Start of Listed records

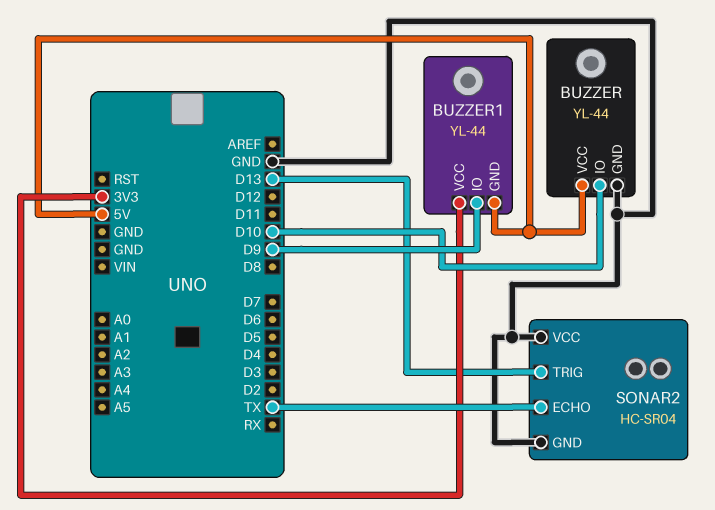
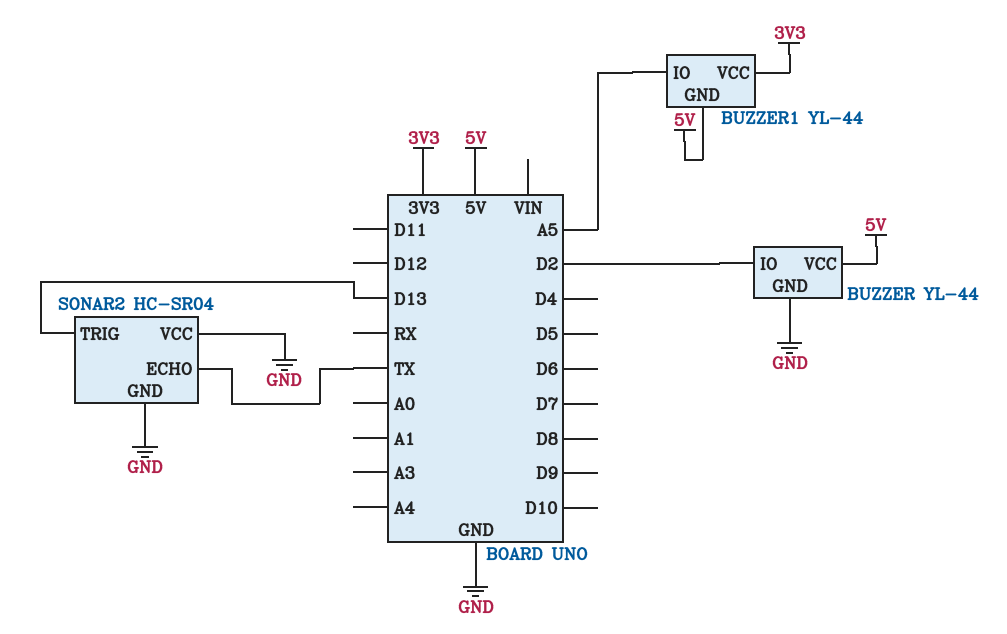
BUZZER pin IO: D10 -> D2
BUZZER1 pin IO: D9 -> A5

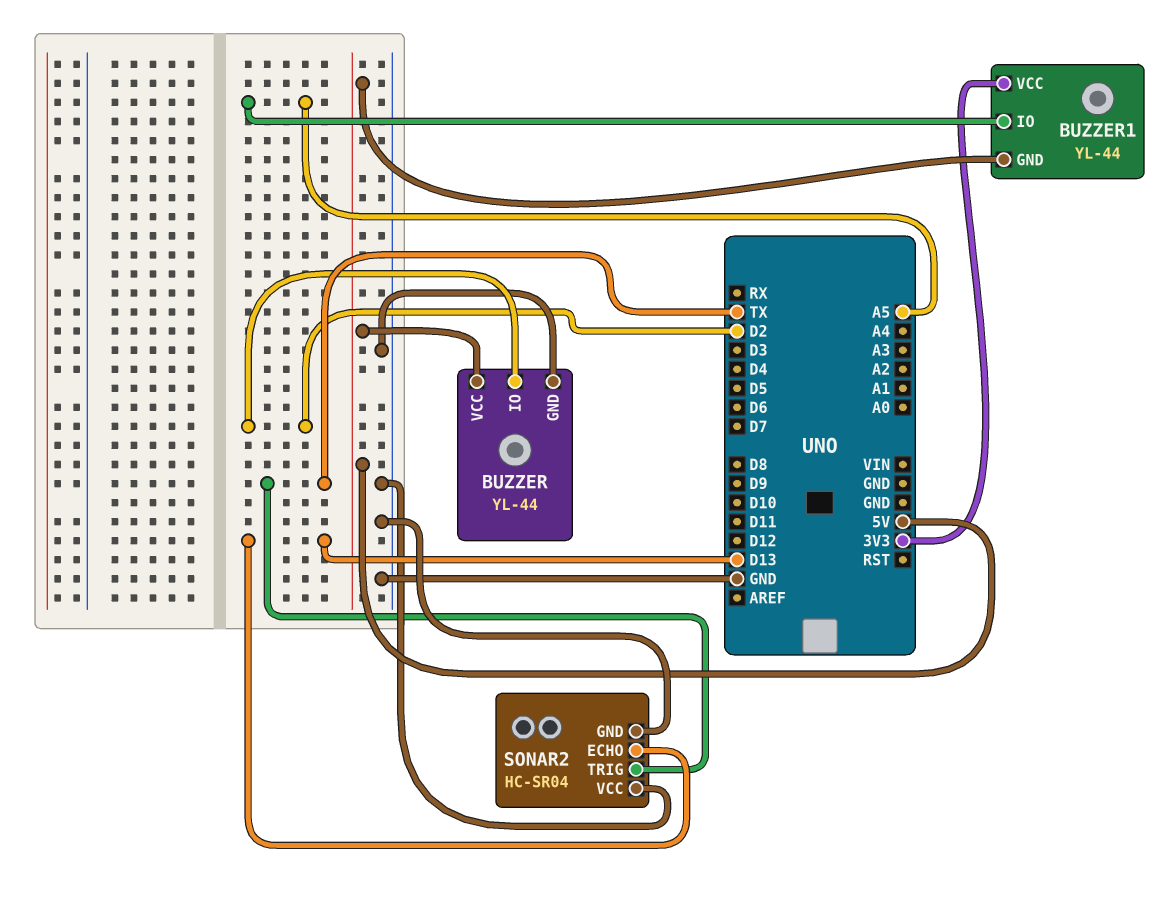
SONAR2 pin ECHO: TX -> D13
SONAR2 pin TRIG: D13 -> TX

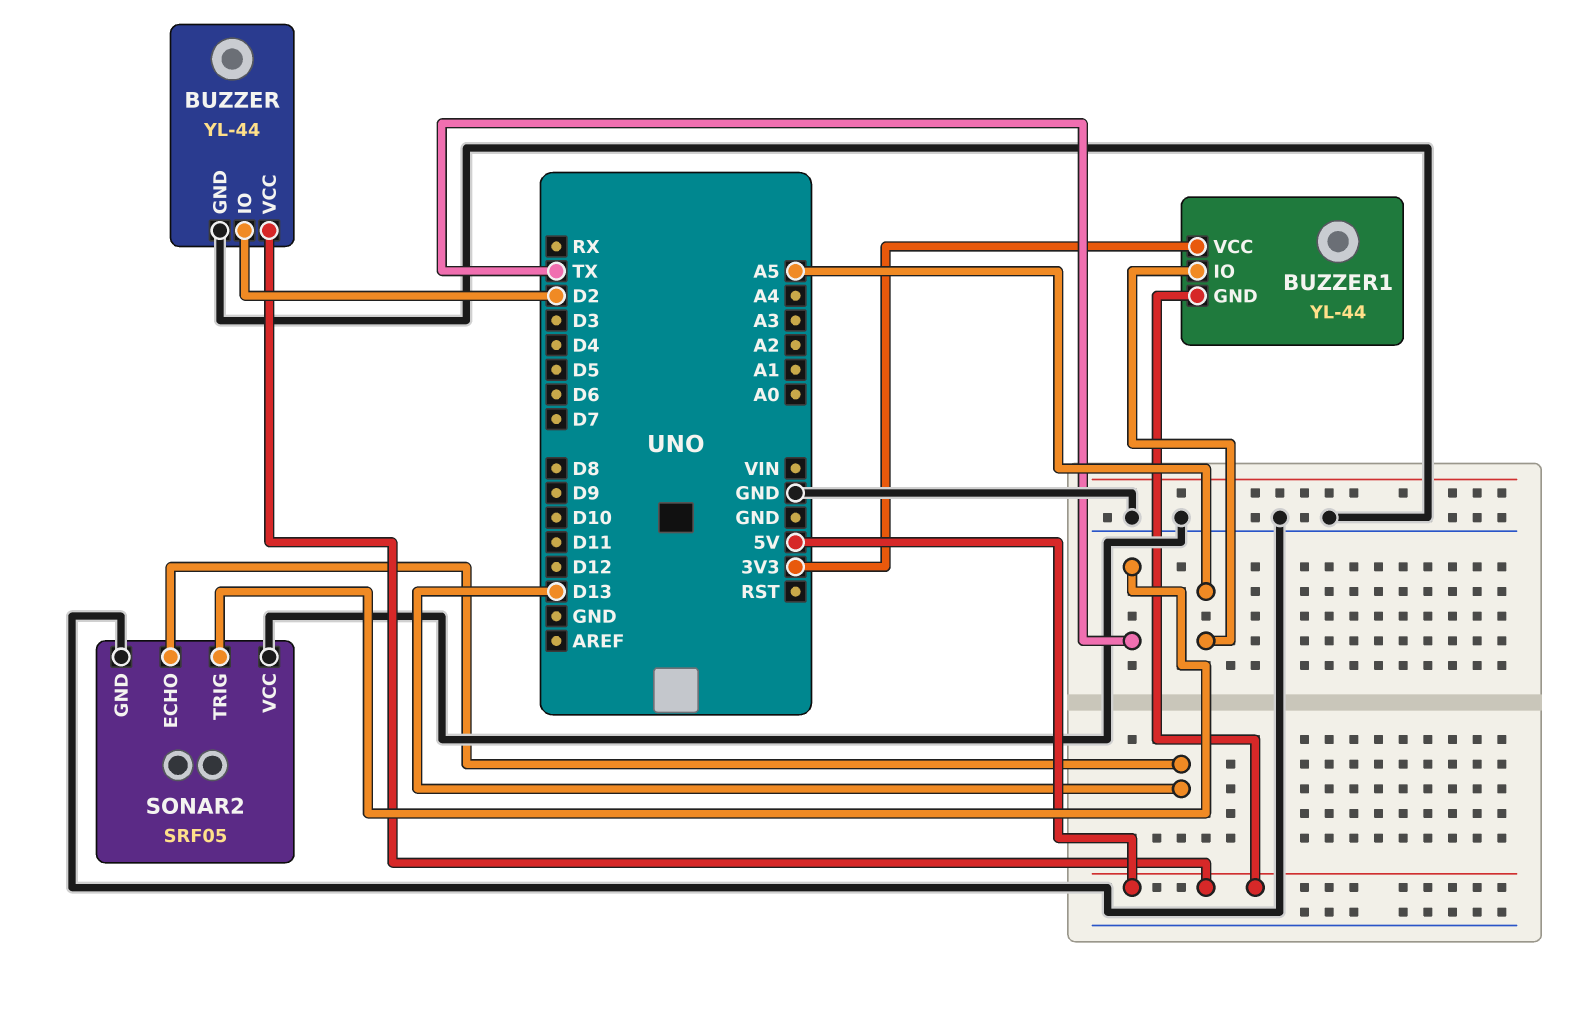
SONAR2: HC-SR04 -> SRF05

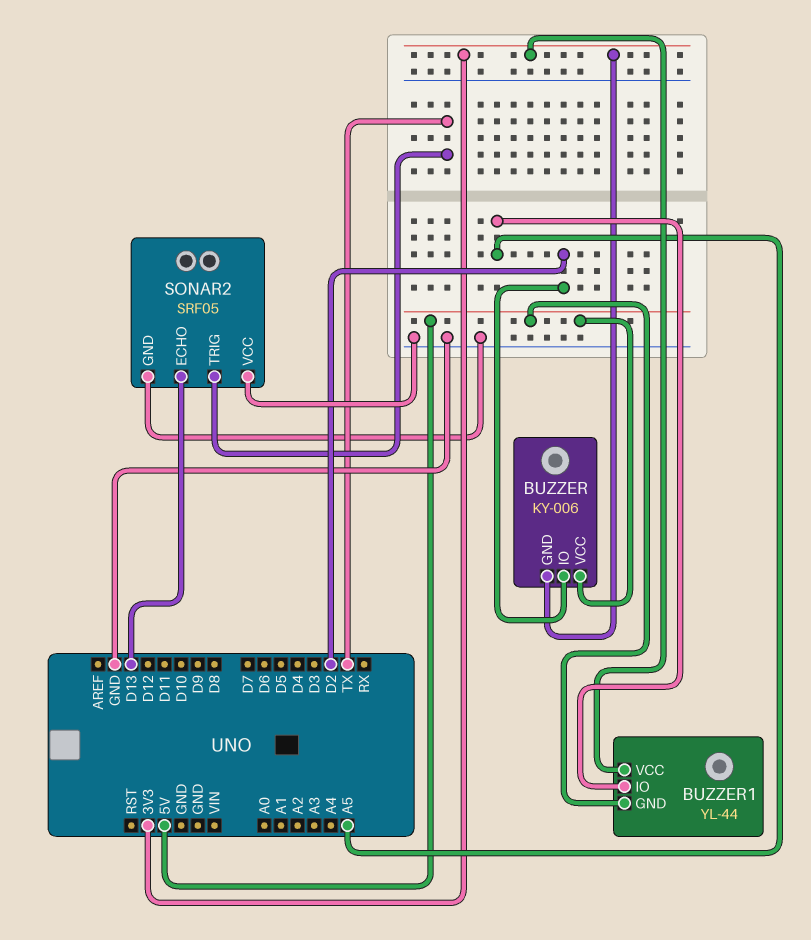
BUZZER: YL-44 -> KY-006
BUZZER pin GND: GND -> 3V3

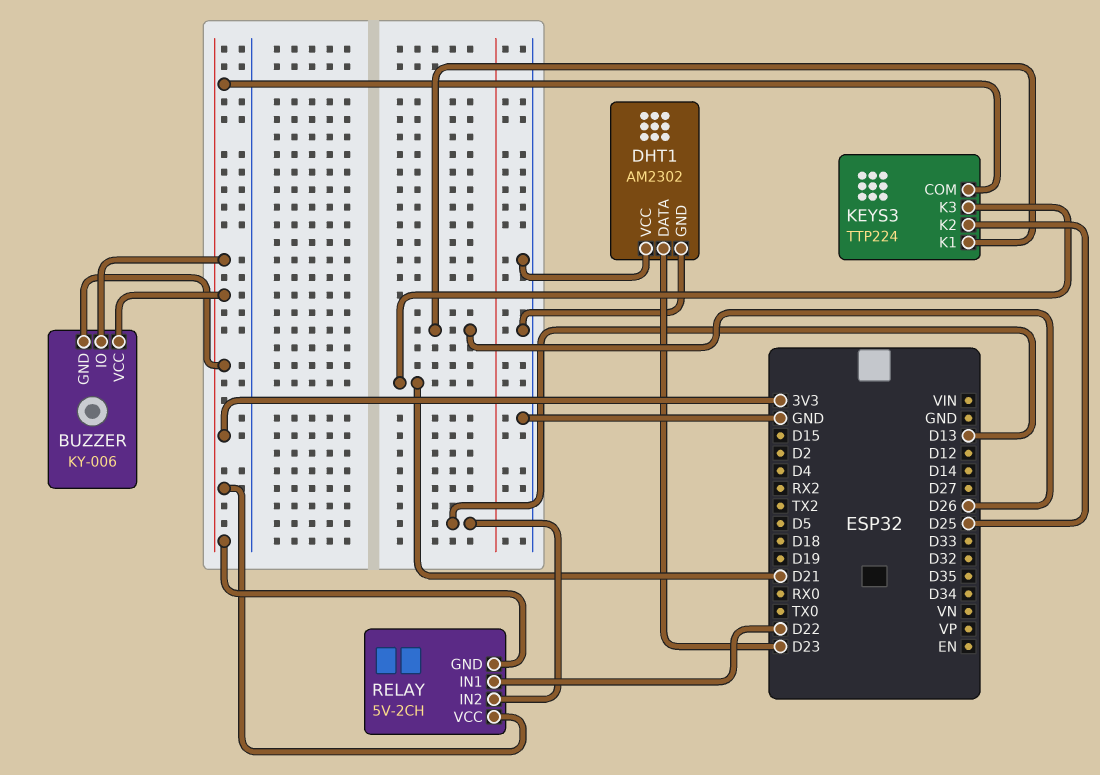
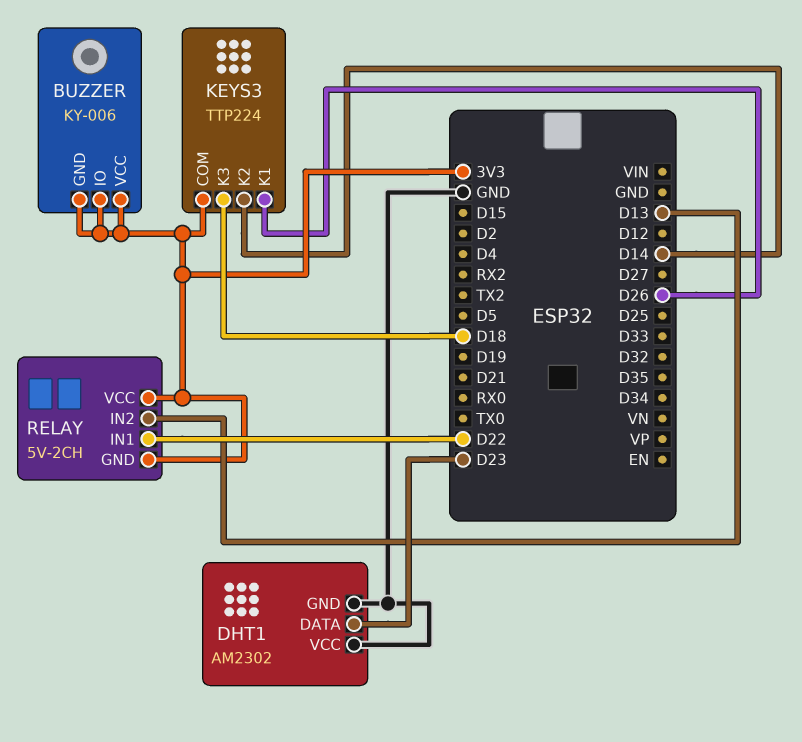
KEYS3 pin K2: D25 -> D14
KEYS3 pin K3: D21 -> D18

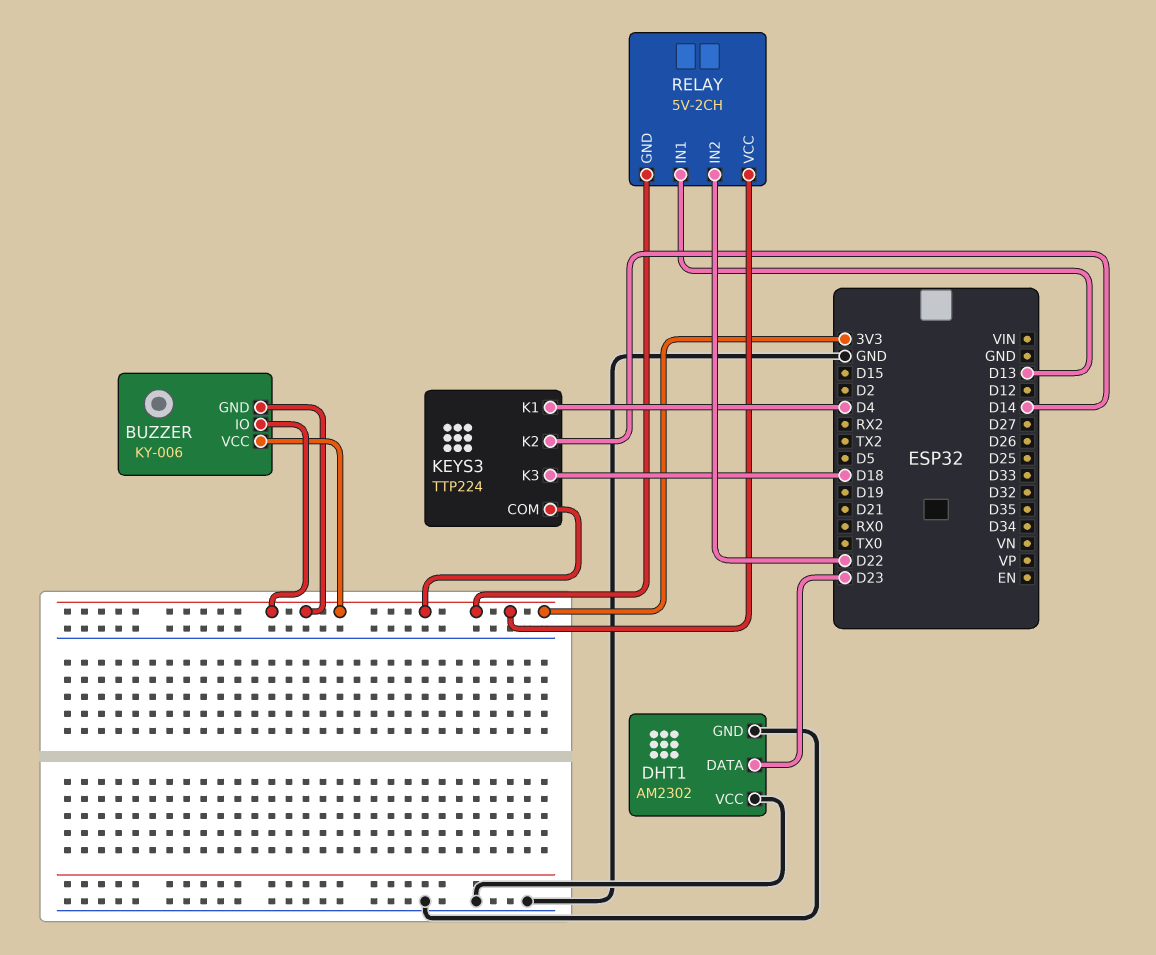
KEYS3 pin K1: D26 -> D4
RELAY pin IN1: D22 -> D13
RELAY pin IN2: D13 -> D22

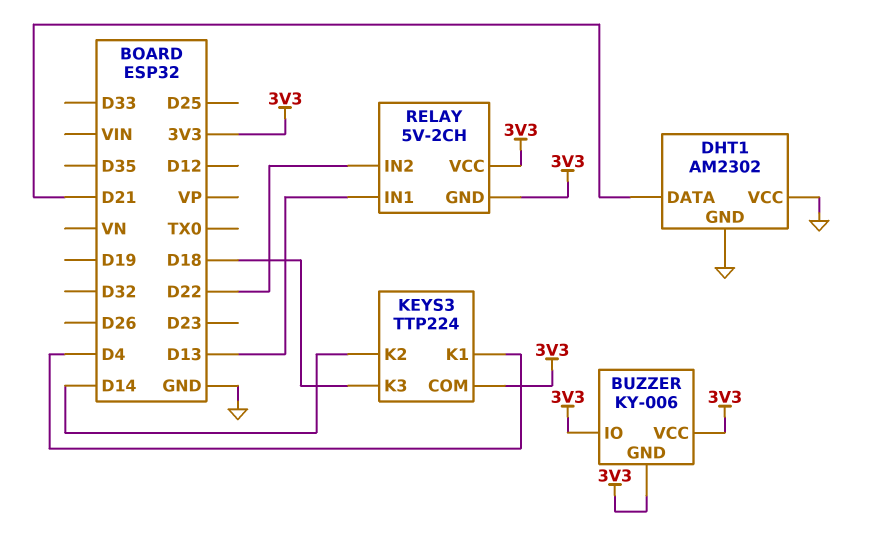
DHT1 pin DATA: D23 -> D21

End of Listed records

What to do — Restate each entry exactly, omitting pictures.

Solution to the exercise —
BUZZER pin IO: D10 -> D2
BUZZER1 pin IO: D9 -> A5

SONAR2 pin ECHO: TX -> D13
SONAR2 pin TRIG: D13 -> TX

SONAR2: HC-SR04 -> SRF05

BUZZER: YL-44 -> KY-006
BUZZER pin GND: GND -> 3V3

KEYS3 pin K2: D25 -> D14
KEYS3 pin K3: D21 -> D18

KEYS3 pin K1: D26 -> D4
RELAY pin IN1: D22 -> D13
RELAY pin IN2: D13 -> D22

DHT1 pin DATA: D23 -> D21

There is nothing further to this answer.